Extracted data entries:
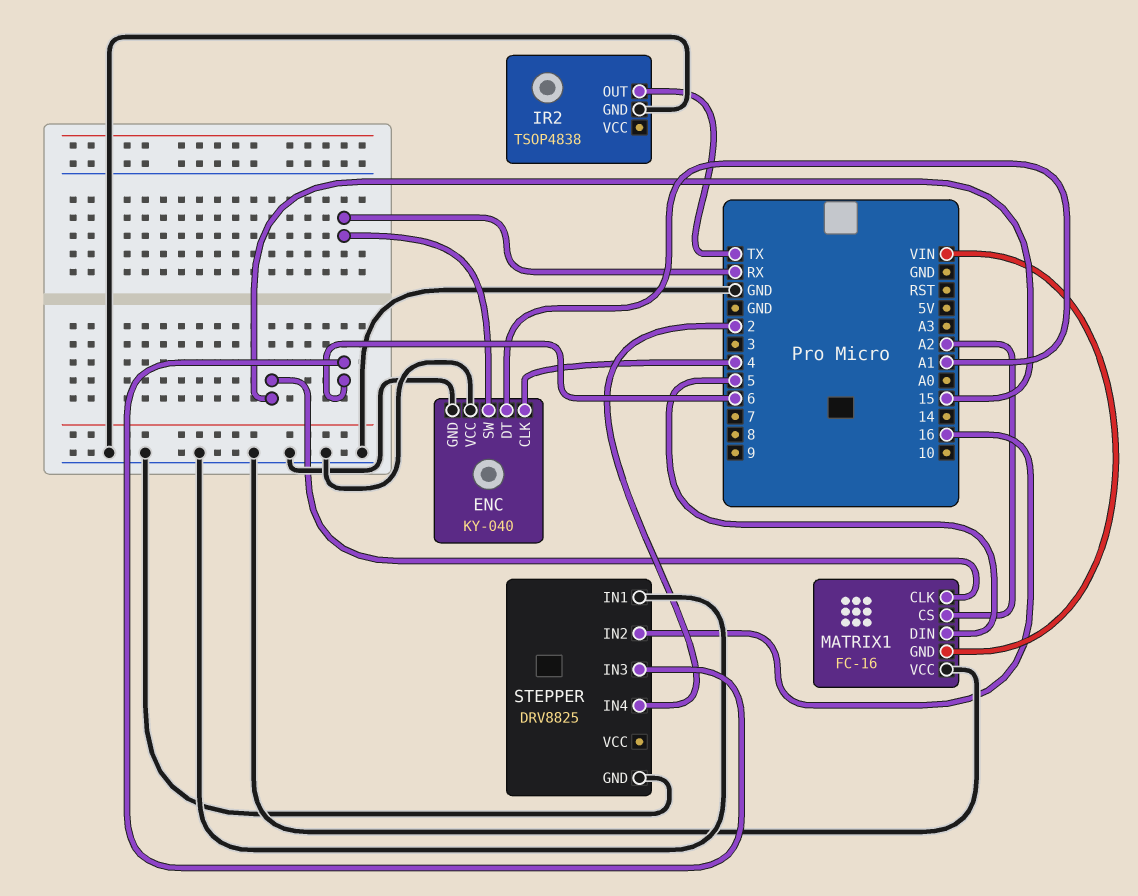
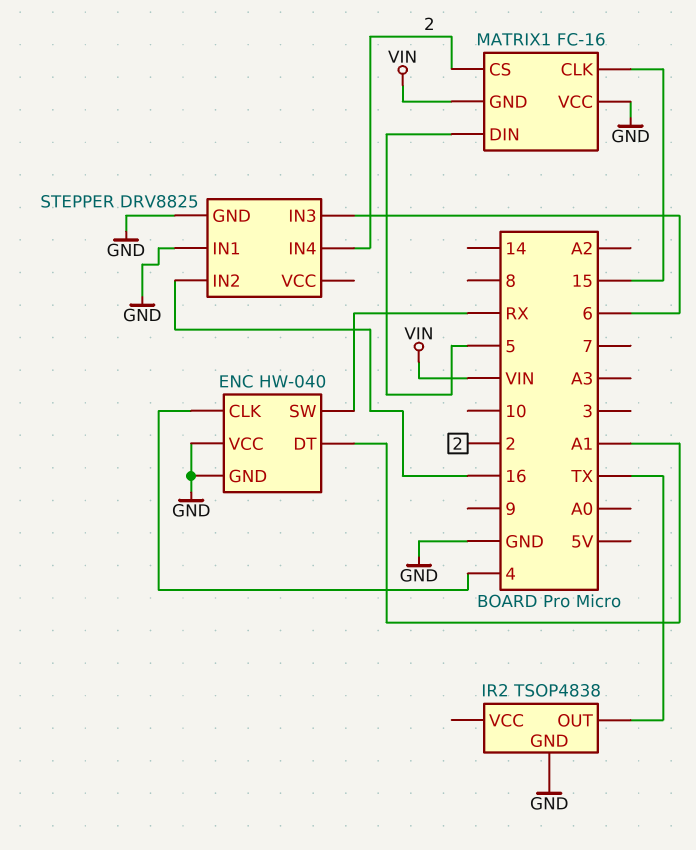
ENC: KY-040 -> HW-040
MATRIX1 pin CS: A2 -> 2

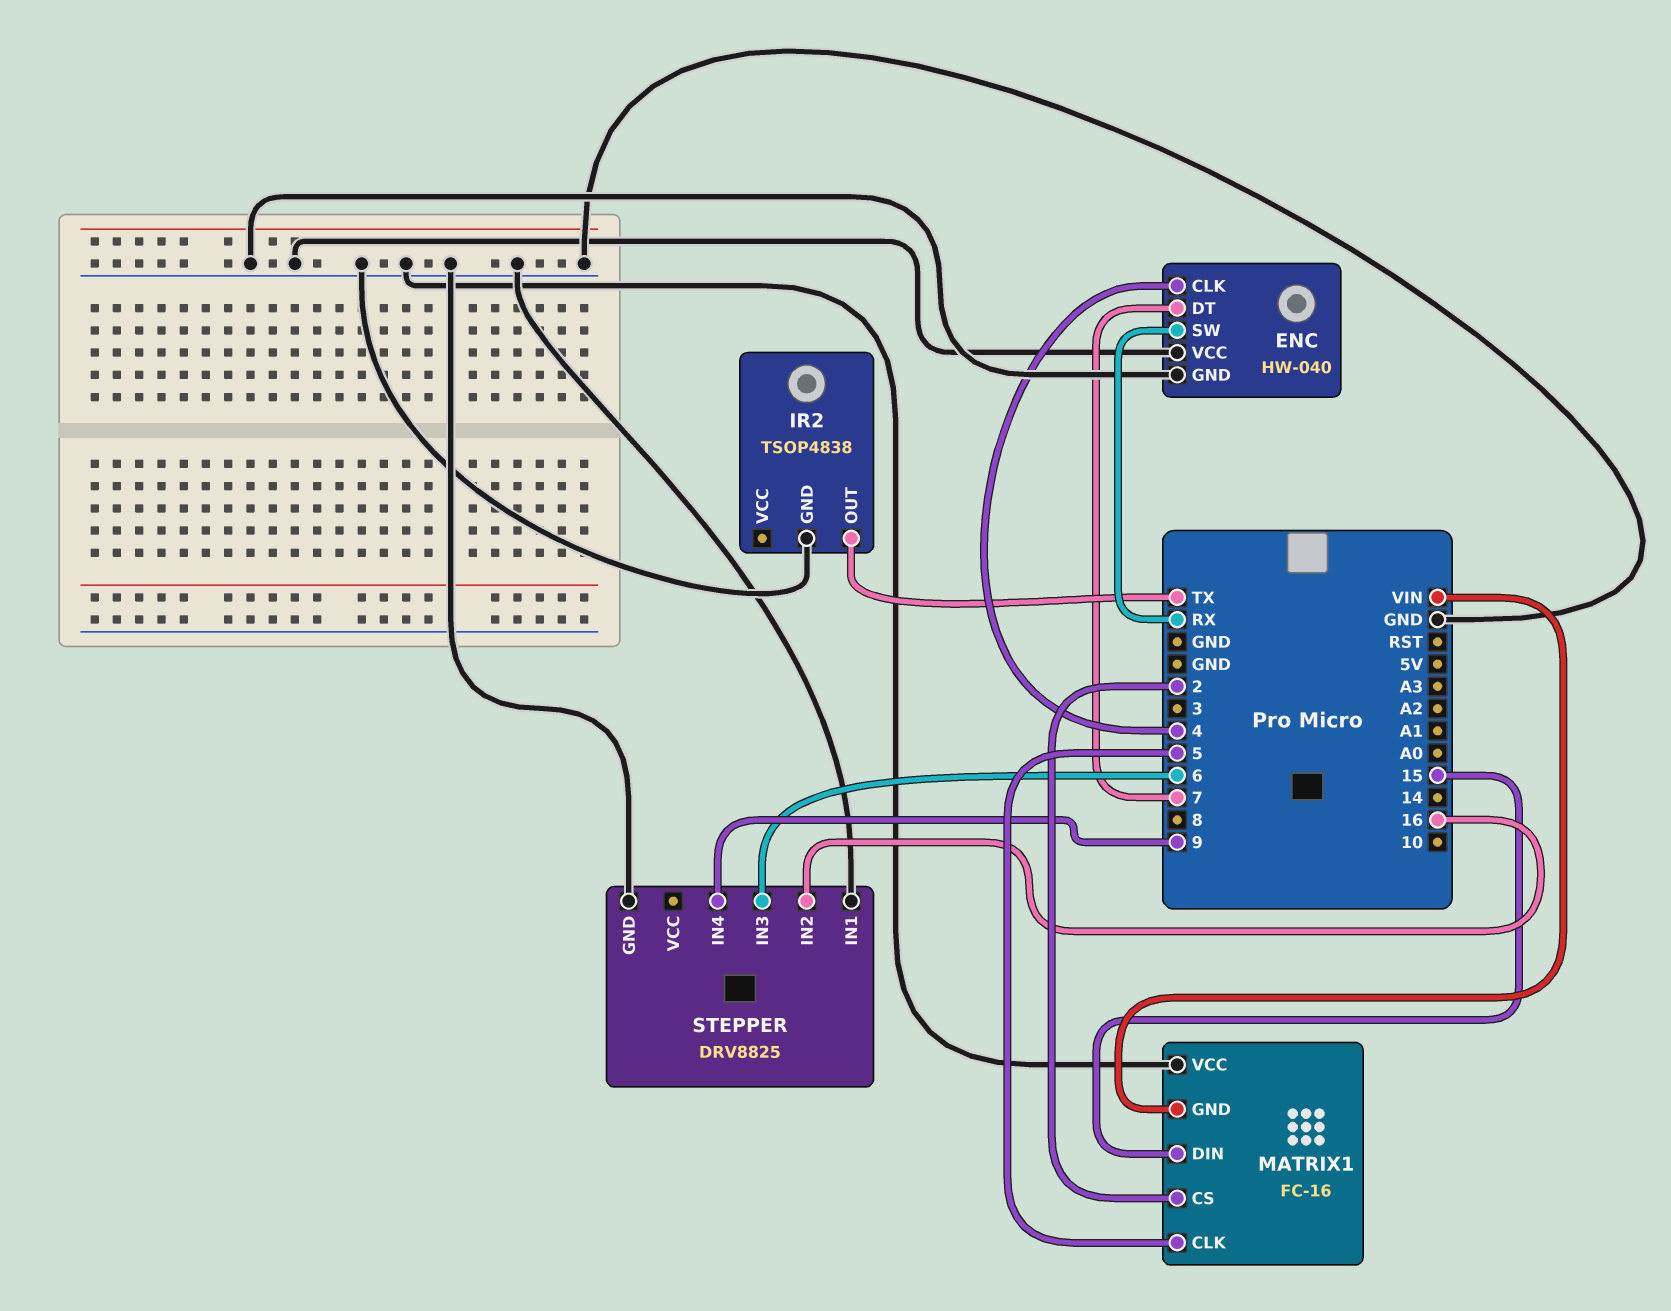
ENC pin DT: A1 -> 7
MATRIX1 pin CLK: 15 -> 5
MATRIX1 pin DIN: 5 -> 15
STEPPER pin IN4: 2 -> 9

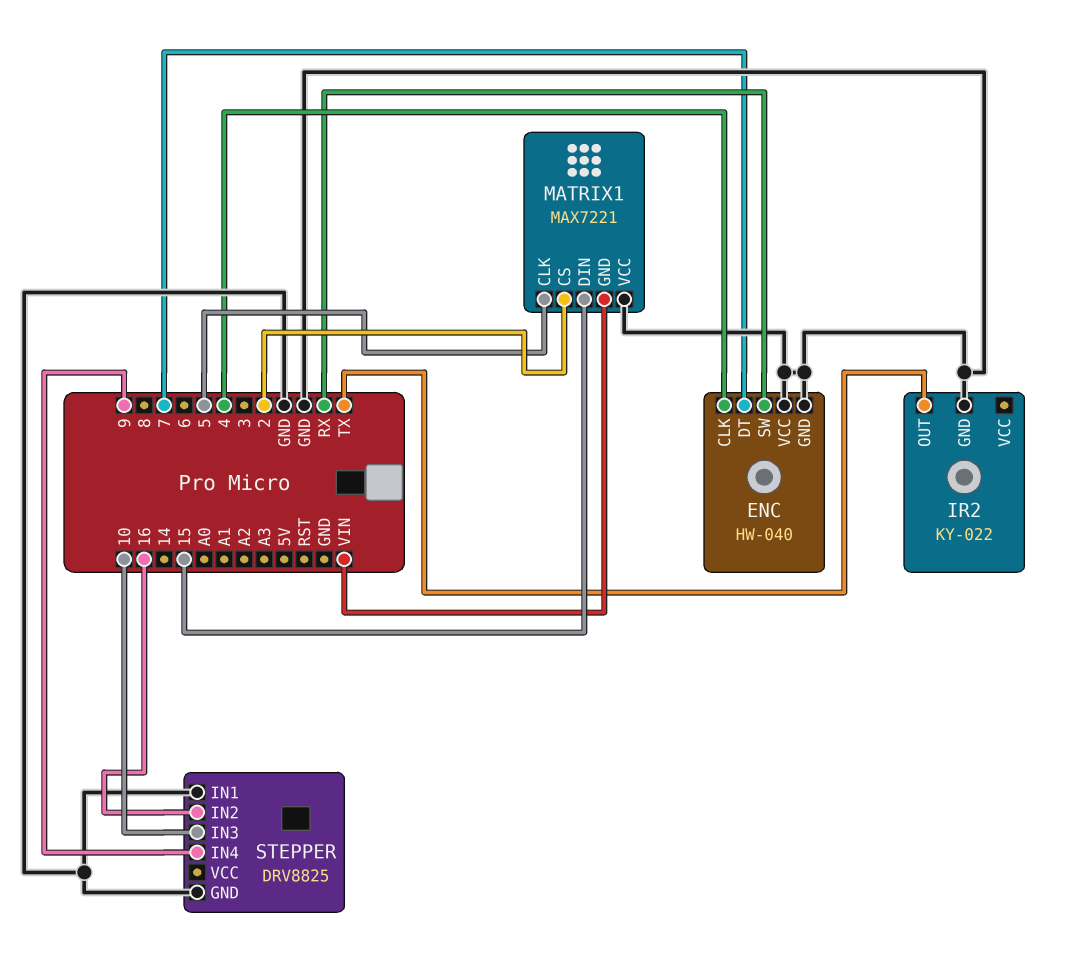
IR2: TSOP4838 -> KY-022
MATRIX1: FC-16 -> MAX7221
STEPPER pin IN3: 6 -> 10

• Task statement: Look for the word "STEPPER" in the data, then return every line that contains it.

• Written answer:
STEPPER pin IN4: 2 -> 9
STEPPER pin IN3: 6 -> 10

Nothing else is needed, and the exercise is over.